*** Opening of DATA PROVIDED ***
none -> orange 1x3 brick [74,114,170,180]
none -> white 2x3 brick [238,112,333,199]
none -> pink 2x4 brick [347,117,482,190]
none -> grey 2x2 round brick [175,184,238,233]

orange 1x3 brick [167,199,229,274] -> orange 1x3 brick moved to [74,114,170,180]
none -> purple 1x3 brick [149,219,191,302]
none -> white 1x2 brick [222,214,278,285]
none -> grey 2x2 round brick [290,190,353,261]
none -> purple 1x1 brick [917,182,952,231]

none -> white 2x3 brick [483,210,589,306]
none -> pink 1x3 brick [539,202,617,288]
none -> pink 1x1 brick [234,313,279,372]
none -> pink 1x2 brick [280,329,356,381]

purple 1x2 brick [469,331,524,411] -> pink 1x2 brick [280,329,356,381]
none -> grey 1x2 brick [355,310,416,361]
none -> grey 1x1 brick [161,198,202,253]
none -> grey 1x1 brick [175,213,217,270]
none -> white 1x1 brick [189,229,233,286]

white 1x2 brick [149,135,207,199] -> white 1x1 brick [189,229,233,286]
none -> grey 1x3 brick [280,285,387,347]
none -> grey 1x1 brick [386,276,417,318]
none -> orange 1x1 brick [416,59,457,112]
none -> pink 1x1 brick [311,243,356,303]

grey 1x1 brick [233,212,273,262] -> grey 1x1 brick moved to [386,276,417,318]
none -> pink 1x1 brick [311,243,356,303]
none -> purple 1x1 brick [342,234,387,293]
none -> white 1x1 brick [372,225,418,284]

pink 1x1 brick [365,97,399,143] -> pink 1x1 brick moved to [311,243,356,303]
*** Close of DATA PROVIDED ***
*** Opening of DATA PROVIDED ***
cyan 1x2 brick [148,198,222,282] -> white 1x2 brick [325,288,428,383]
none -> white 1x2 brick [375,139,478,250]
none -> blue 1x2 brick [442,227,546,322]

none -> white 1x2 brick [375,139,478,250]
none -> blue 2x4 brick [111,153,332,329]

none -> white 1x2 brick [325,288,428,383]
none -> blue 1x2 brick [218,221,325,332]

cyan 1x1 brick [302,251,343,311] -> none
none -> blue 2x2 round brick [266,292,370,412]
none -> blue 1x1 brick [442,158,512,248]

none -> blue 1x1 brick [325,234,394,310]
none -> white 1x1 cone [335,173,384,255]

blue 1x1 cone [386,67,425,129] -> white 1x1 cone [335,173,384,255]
*** Close of DATA PROVIDED ***
▶ _WORK TO COMPLETE_:
The response must hold only the lines above from the line with "none -> grey 1x1 brick [175,213,217,270]" through the line with "pink 1x1 brick [365,97,399,143]", each copied exactly, both ends kept.

▶ _SOLUTION TO THE PROBLEM_:
none -> grey 1x1 brick [175,213,217,270]
none -> white 1x1 brick [189,229,233,286]

white 1x2 brick [149,135,207,199] -> white 1x1 brick [189,229,233,286]
none -> grey 1x3 brick [280,285,387,347]
none -> grey 1x1 brick [386,276,417,318]
none -> orange 1x1 brick [416,59,457,112]
none -> pink 1x1 brick [311,243,356,303]

grey 1x1 brick [233,212,273,262] -> grey 1x1 brick moved to [386,276,417,318]
none -> pink 1x1 brick [311,243,356,303]
none -> purple 1x1 brick [342,234,387,293]
none -> white 1x1 brick [372,225,418,284]

pink 1x1 brick [365,97,399,143] -> pink 1x1 brick moved to [311,243,356,303]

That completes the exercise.